• DIRECTIONS FOR THIS TASK:
Look below for the lines from the one with "grey tile E7" to the one with "grey tile M4:M5", and copy exactly those lines, both ends included.

• DATASET RECORDS:
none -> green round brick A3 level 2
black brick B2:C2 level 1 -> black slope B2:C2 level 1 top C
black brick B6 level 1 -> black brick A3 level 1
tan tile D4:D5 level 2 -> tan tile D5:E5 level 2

---

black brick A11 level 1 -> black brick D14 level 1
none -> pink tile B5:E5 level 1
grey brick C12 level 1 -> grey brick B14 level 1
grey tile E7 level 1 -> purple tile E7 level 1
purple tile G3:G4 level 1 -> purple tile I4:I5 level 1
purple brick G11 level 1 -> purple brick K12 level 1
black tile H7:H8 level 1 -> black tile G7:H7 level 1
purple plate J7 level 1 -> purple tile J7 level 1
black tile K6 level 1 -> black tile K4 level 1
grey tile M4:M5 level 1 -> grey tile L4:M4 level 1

---

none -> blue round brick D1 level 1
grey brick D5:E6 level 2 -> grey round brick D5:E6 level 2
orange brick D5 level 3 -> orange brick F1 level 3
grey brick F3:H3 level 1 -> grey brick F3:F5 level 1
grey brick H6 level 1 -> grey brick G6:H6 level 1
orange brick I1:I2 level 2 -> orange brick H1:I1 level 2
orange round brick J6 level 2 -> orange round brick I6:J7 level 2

• EXPECTED ANSWER:
grey tile E7 level 1 -> purple tile E7 level 1
purple tile G3:G4 level 1 -> purple tile I4:I5 level 1
purple brick G11 level 1 -> purple brick K12 level 1
black tile H7:H8 level 1 -> black tile G7:H7 level 1
purple plate J7 level 1 -> purple tile J7 level 1
black tile K6 level 1 -> black tile K4 level 1
grey tile M4:M5 level 1 -> grey tile L4:M4 level 1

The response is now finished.